Problem to work on: Check each line of the material below, and copy it if it holds the string "none".

.....

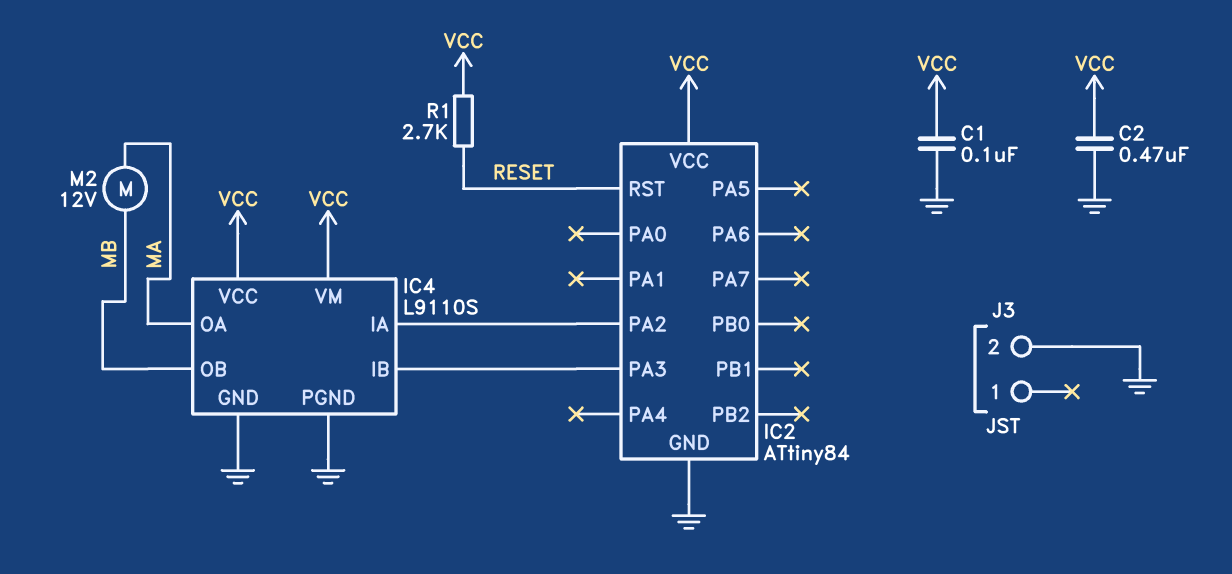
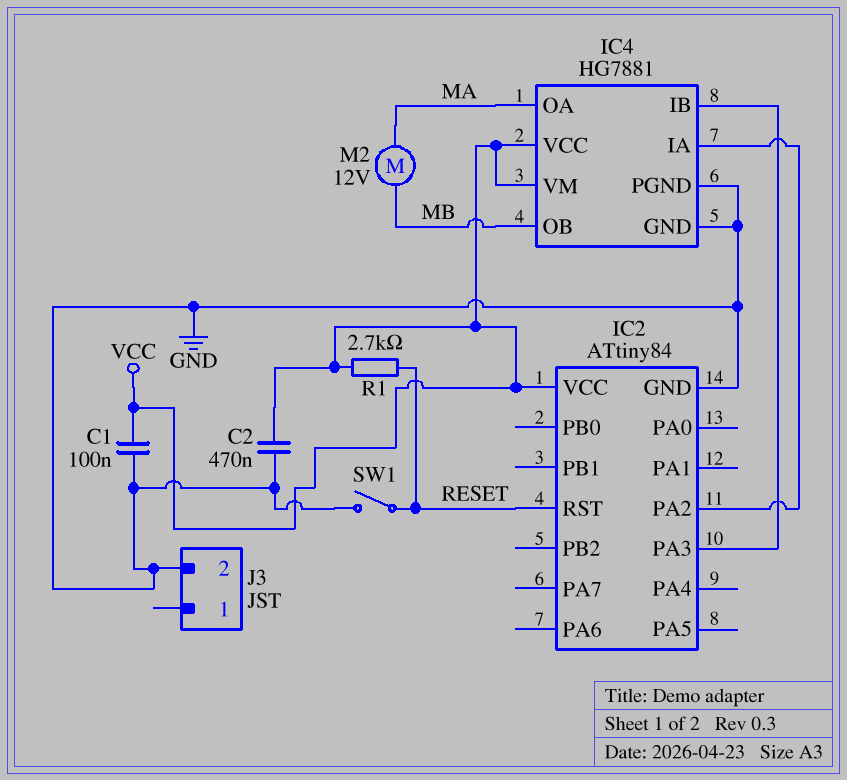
IC4: L9110S -> HG7881
SW1: none -> switch (GND, RESET)

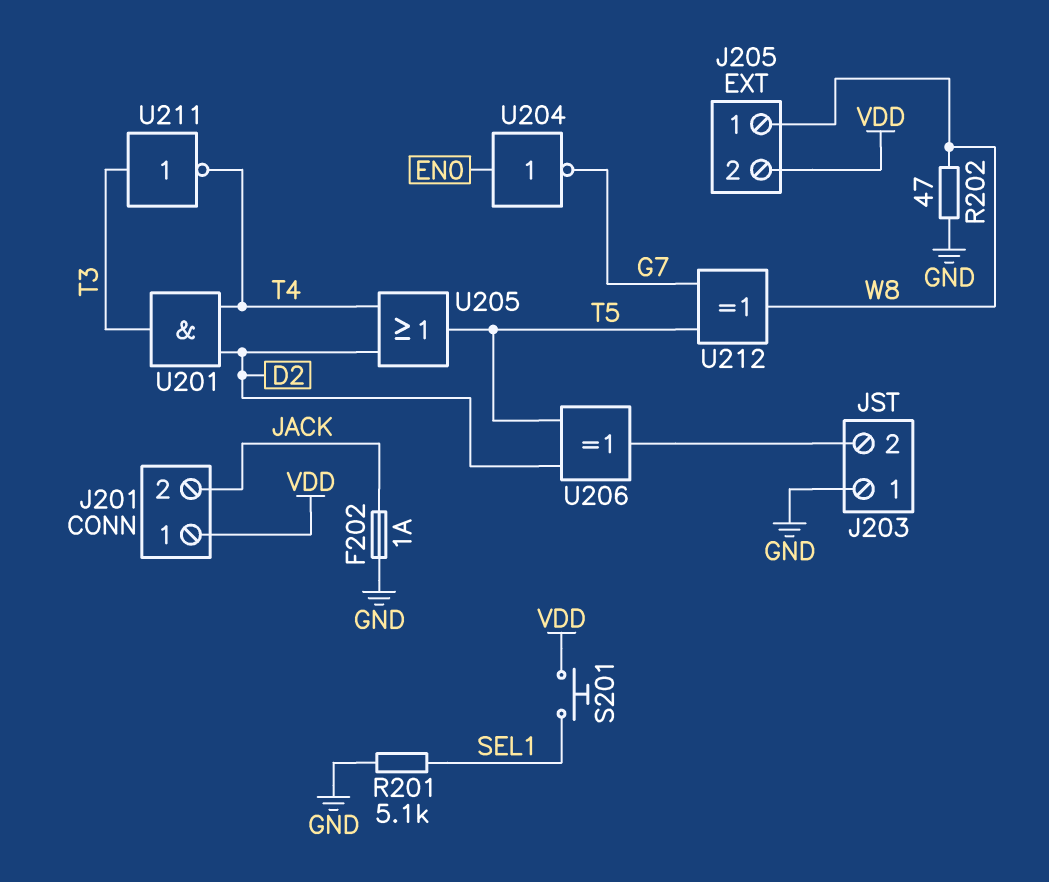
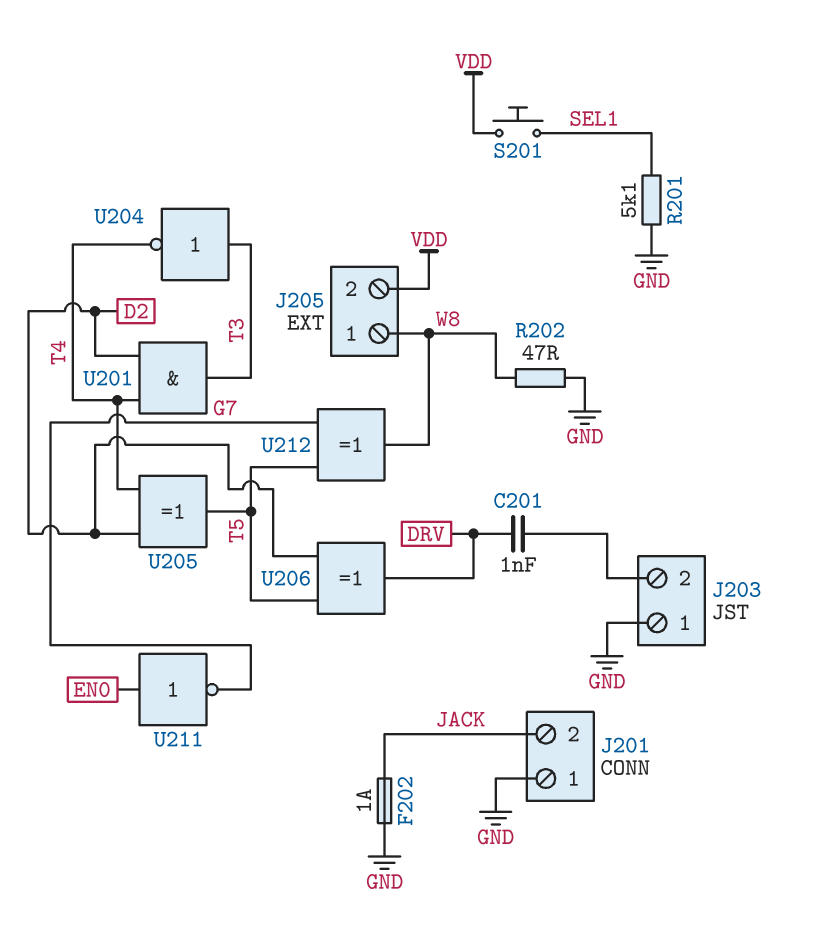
C201: none -> 1nF (DRV, J203/2)
J201 pin 1: VDD -> GND
U204: NOT (in EN0, out G7) -> NOT (in T3, out T4)
U205: OR (in D2, in T4, out T5) -> XOR (in D2, in T4, out T5)
U206: XOR (in D2, in T5, out J203/2) -> XOR (in D2, in T5, out DRV)
U211: NOT (in T3, out T4) -> NOT (in EN0, out G7)

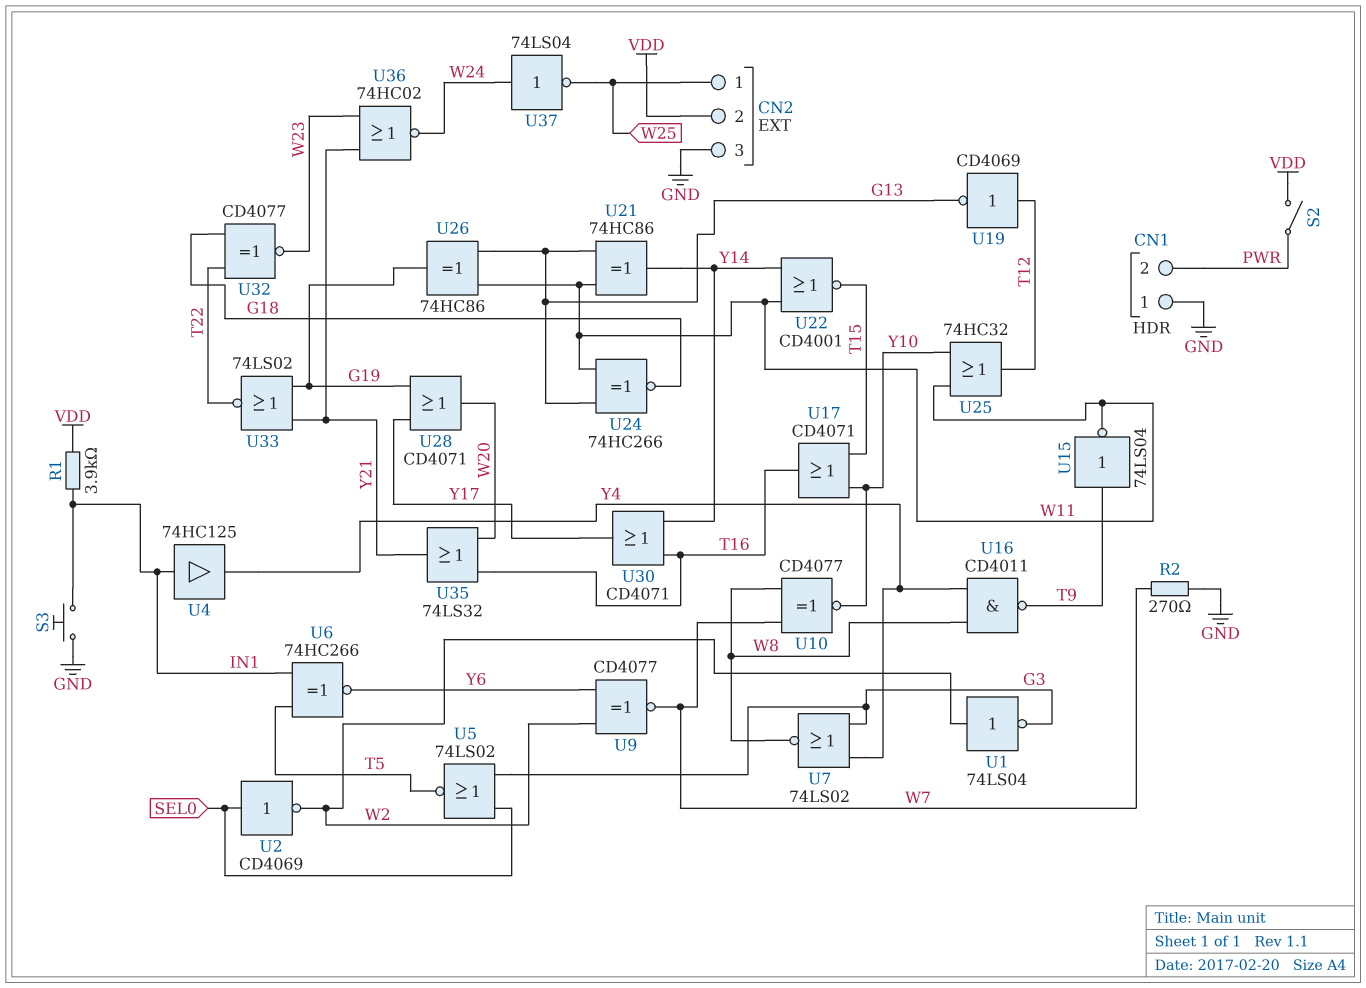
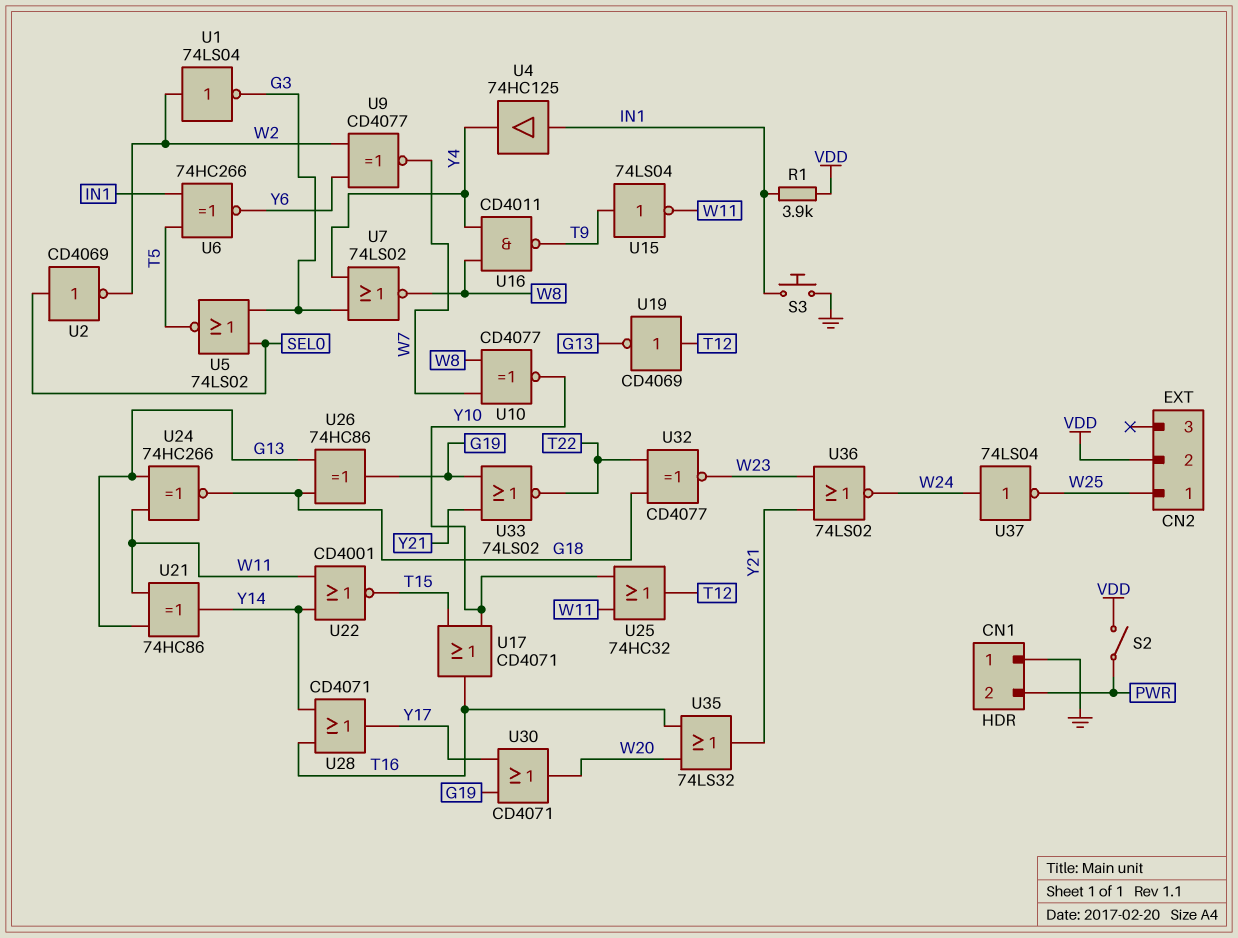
CN2 pin 3: GND -> none
R2: 270 (GND, W7) -> none
U26: XOR 74HC86 (in G13, in W11, out G19) -> XOR 74HC86 (in G13, in G18, out G19)
U28: OR CD4071 (in G19, in Y17, out W20) -> OR CD4071 (in T16, in Y14, out Y17)
U30: OR CD4071 (in T16, in Y14, out Y17) -> OR CD4071 (in G19, in Y17, out W20)
U36: NOR 74HC02 (in W23, in Y21, out W24) -> NOR 74LS02 (in W23, in Y21, out W24)

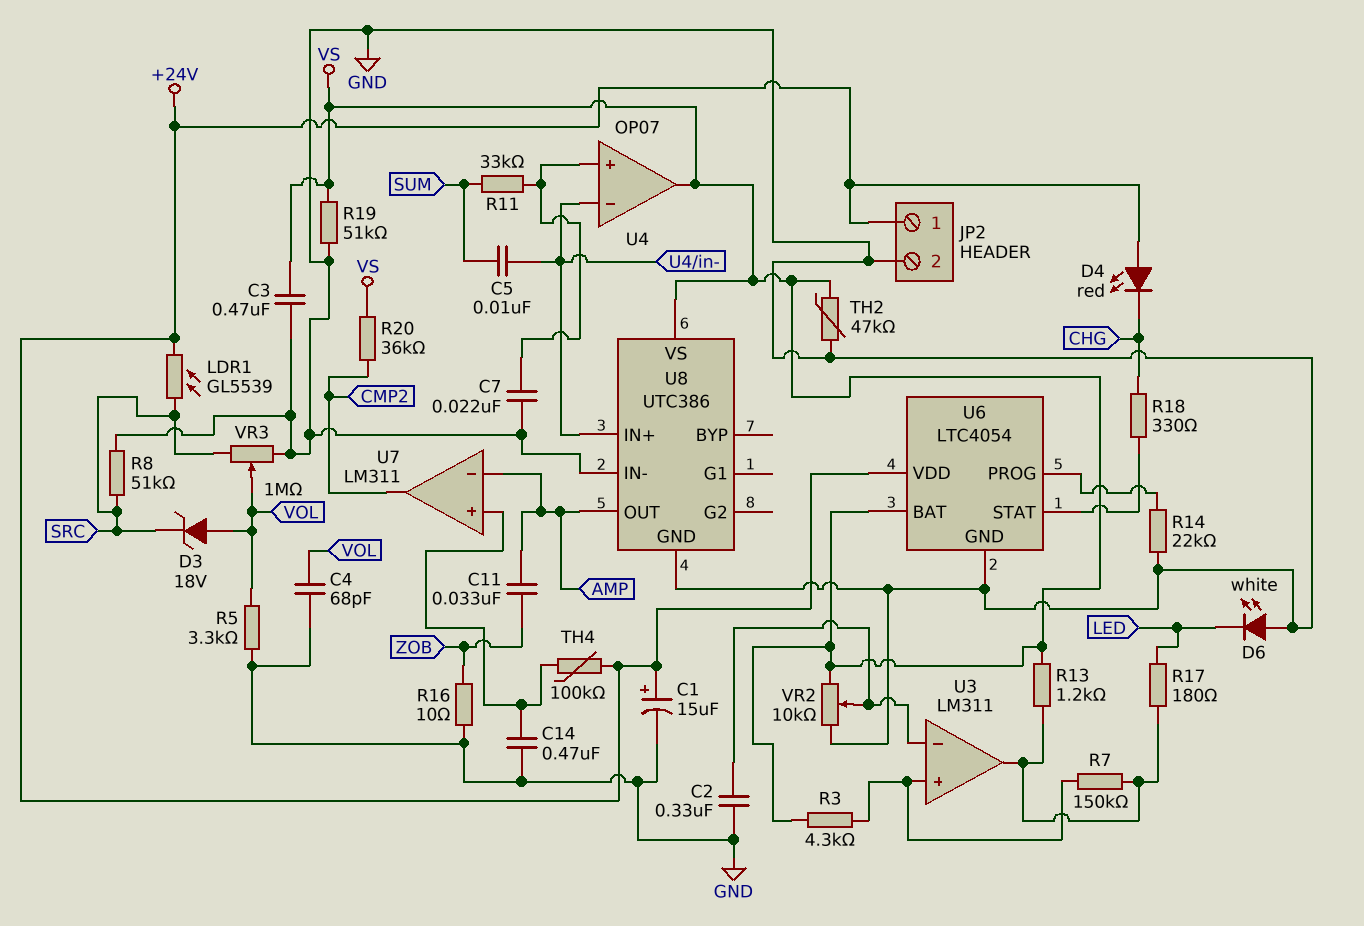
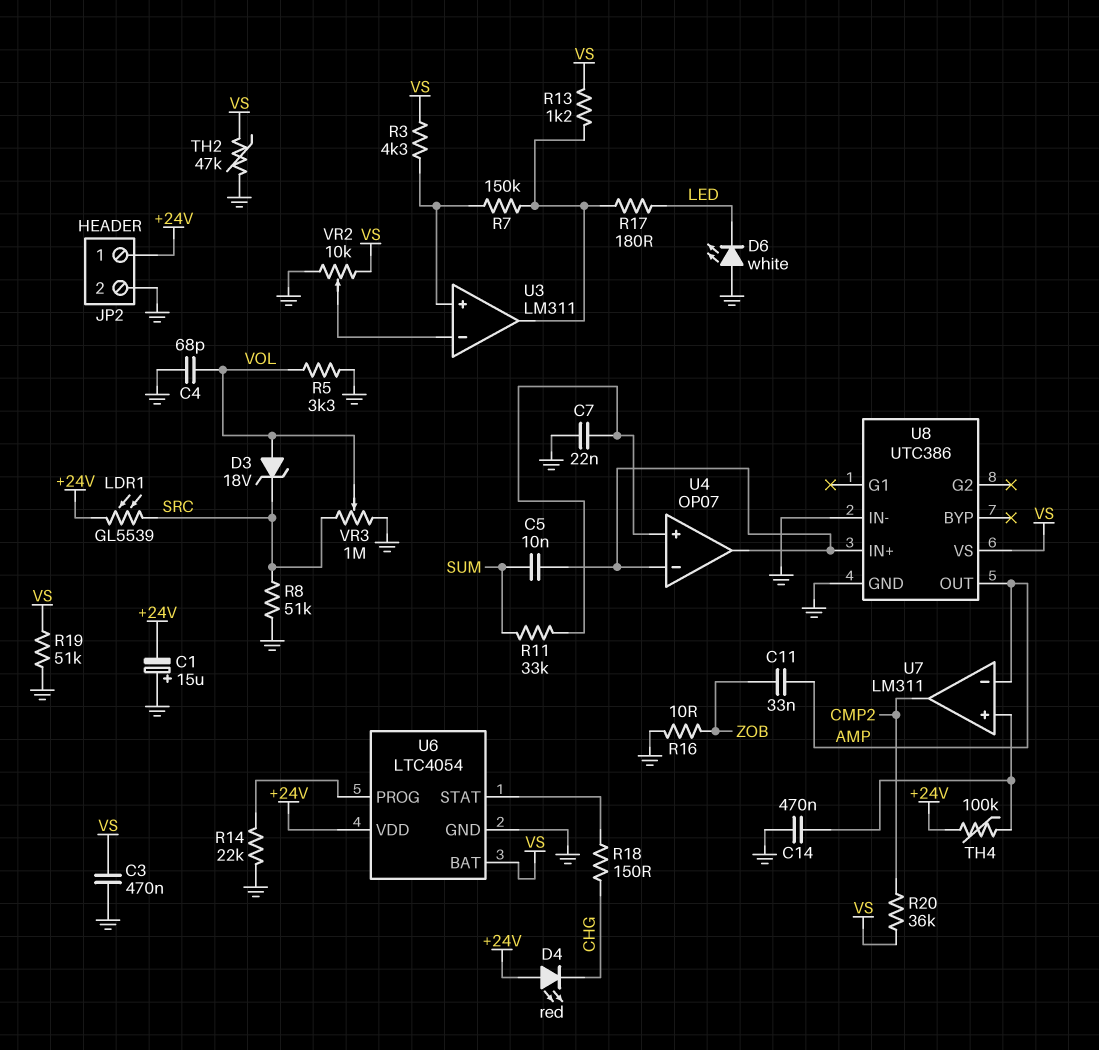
C1: 15uF (plus +24V, minus GND) -> 15uF (plus GND, minus +24V)
C2: 330nF (GND, U3/in-) -> none
R18: 330 (CHG, U6/STAT) -> 150 (CHG, U6/STAT)
U4 pin out: VS -> U4/in-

.....

Result for this task:
SW1: none -> switch (GND, RESET)
C201: none -> 1nF (DRV, J203/2)
CN2 pin 3: GND -> none
R2: 270 (GND, W7) -> none
C2: 330nF (GND, U3/in-) -> none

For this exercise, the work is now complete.